About this exercise
The following entries should be restated word for word, pictures excluded.

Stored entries

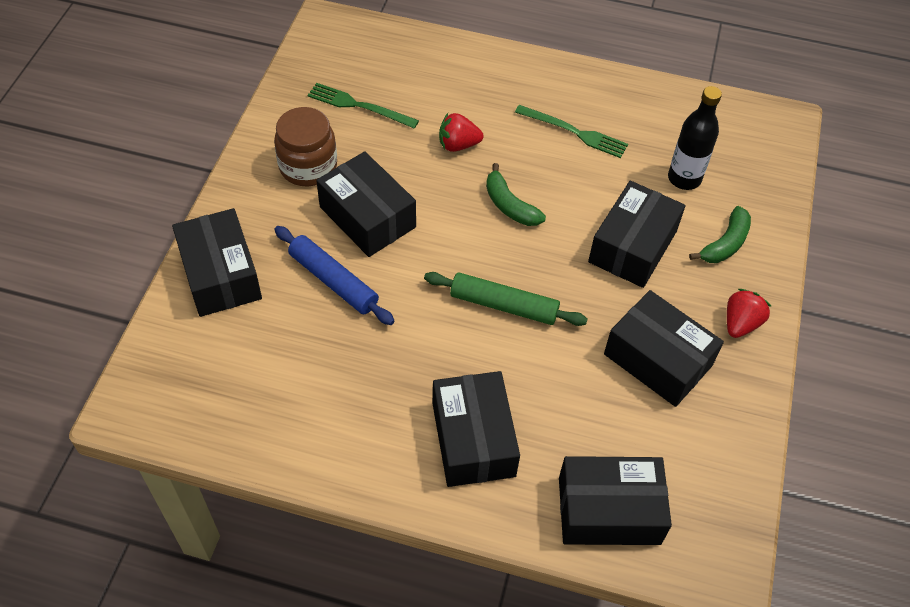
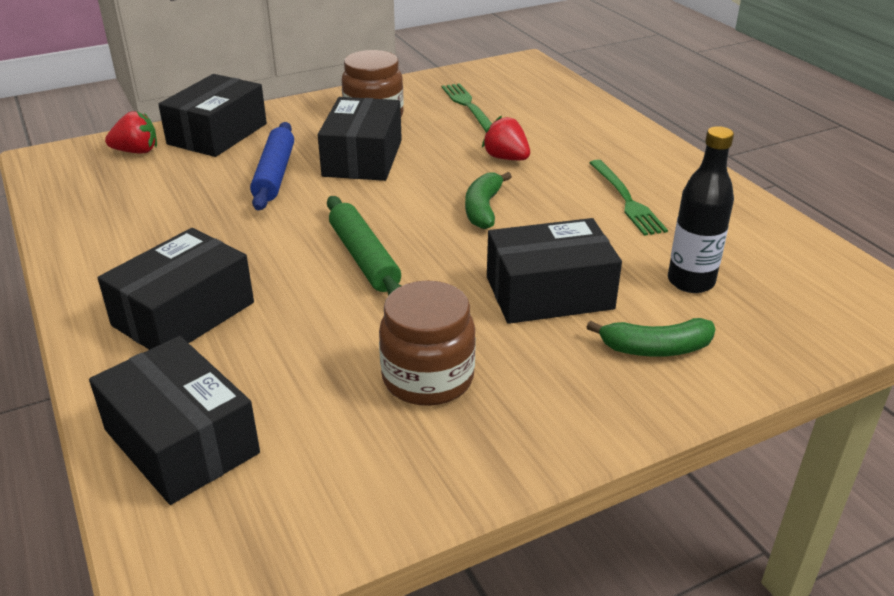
camera: 50 degrees right, 20 degrees down
(658, 360) = (428, 378): black box -> brown jar
(740, 323) = (565, 414): red strawberry -> red strawberry (136, 151)

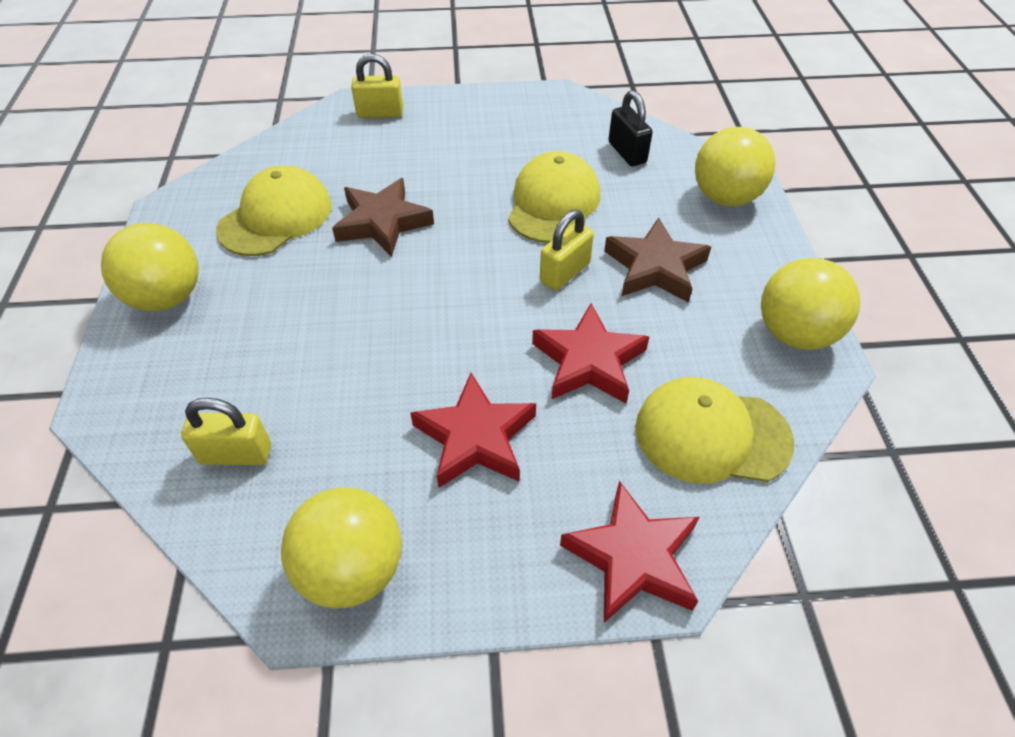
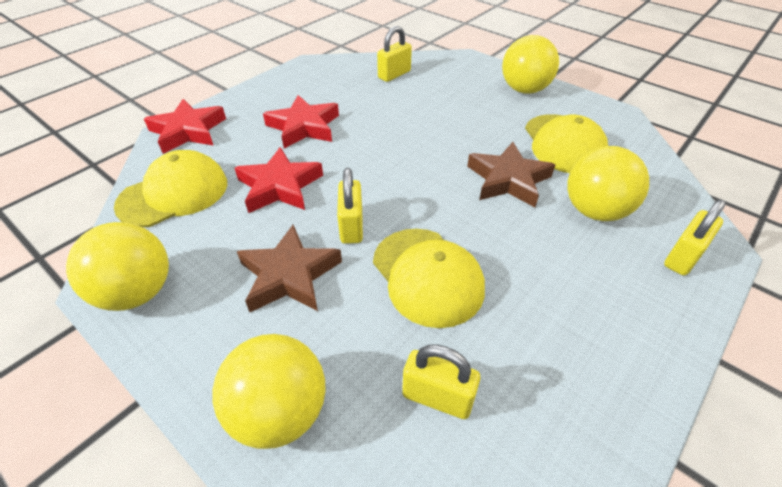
camera: 135 degrees right, 5 degrees down
(352, 569) = (303, 77): yellow ball -> yellow ball (595, 211)
(627, 152) = (437, 397): black padlock -> yellow padlock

Written solution
camera: 50 degrees right, 20 degrees down
(658, 360) = (428, 378): black box -> brown jar
(740, 323) = (565, 414): red strawberry -> red strawberry (136, 151)

camera: 135 degrees right, 5 degrees down
(352, 569) = (303, 77): yellow ball -> yellow ball (595, 211)
(627, 152) = (437, 397): black padlock -> yellow padlock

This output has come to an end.